§ Exercise prompt
Your answer should consist of every line from the records that holds the string "blue".

Dataset records Block Start

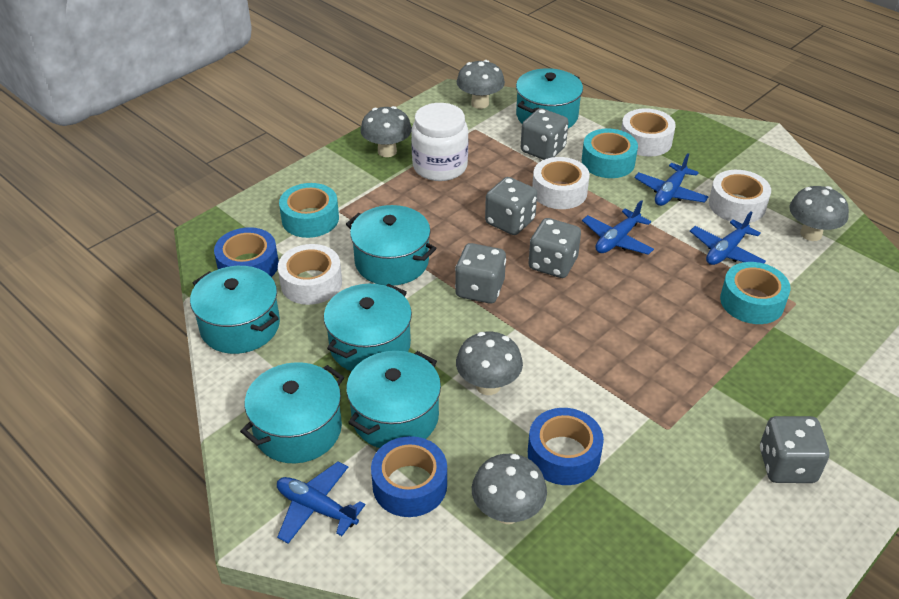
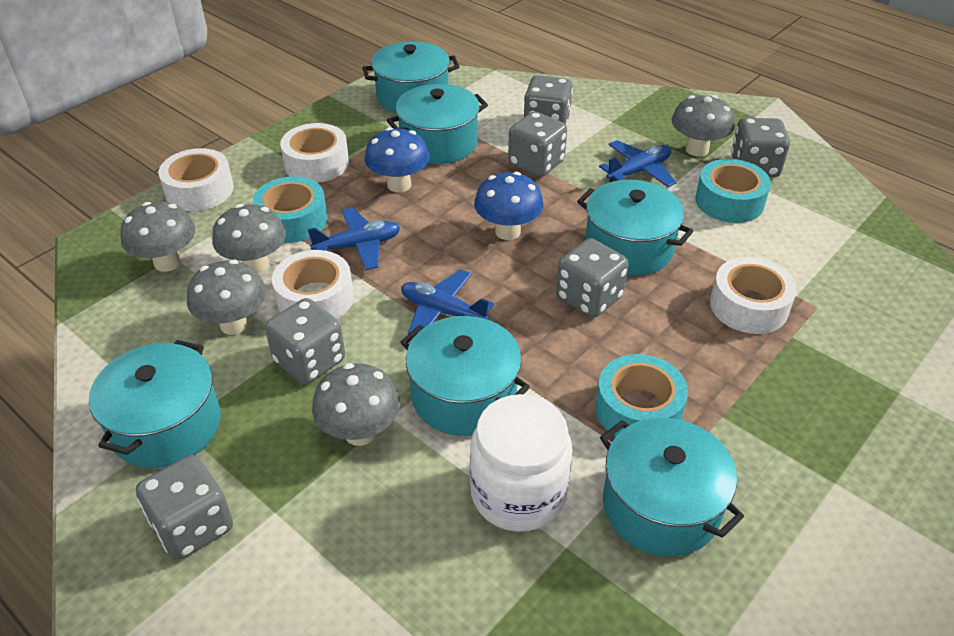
blue mushroom: 0 -> 2
blue plane: 4 -> 3
blue tape: 3 -> 0
grey dice: 5 -> 6

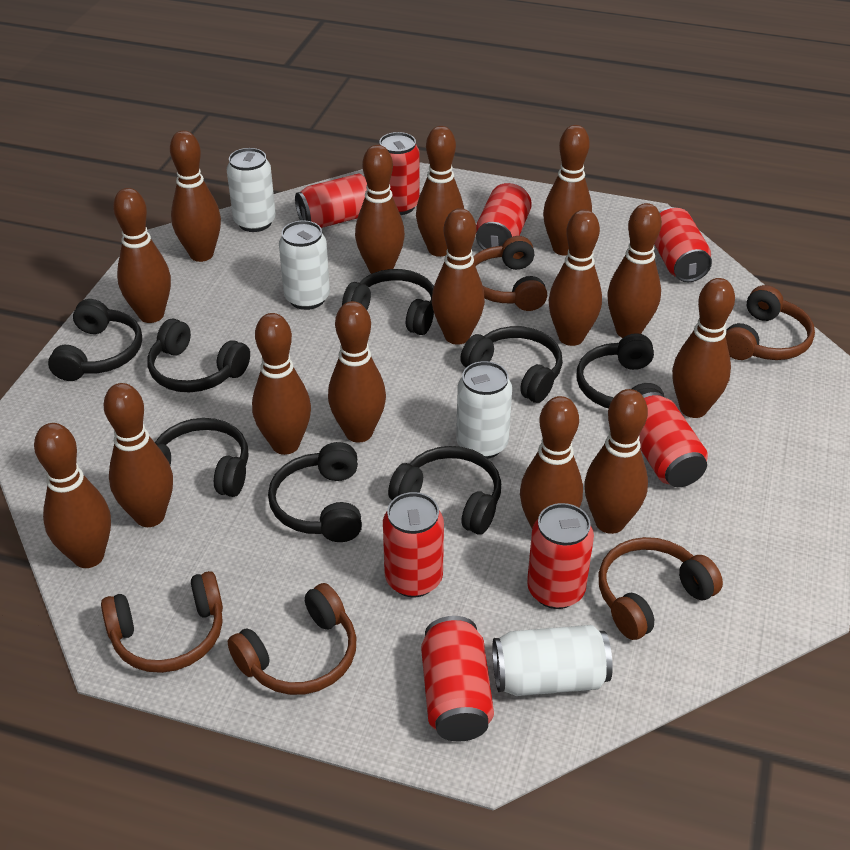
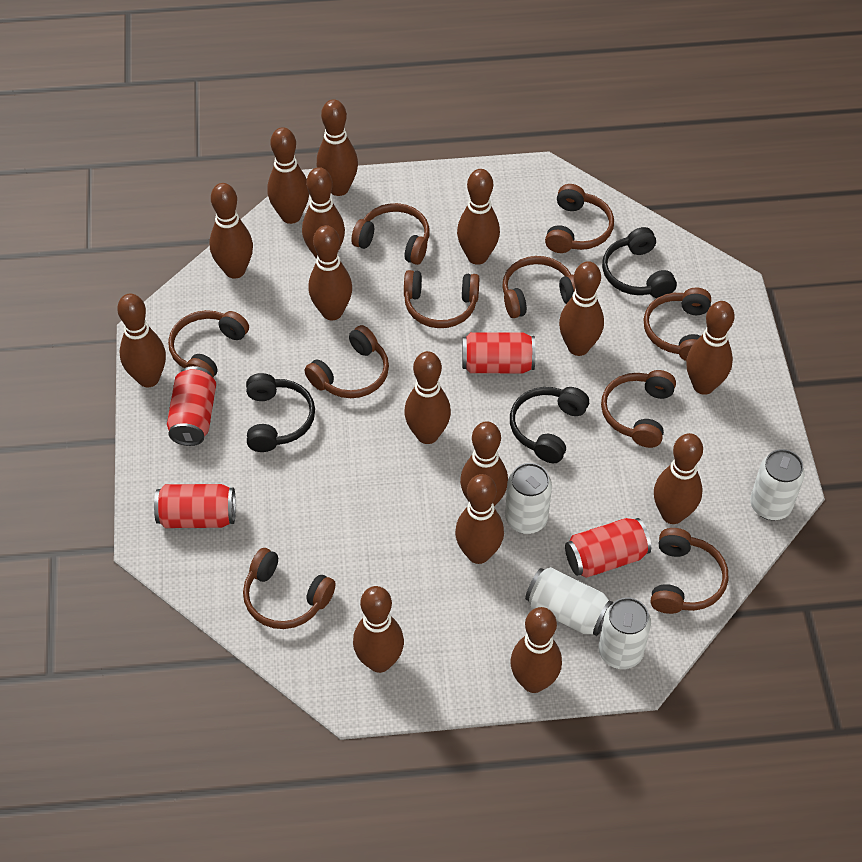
black headphones: 8 -> 3
brown headphones: 5 -> 10
red can: 8 -> 4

Dataset records Block End

§ Result
blue mushroom: 0 -> 2
blue plane: 4 -> 3
blue tape: 3 -> 0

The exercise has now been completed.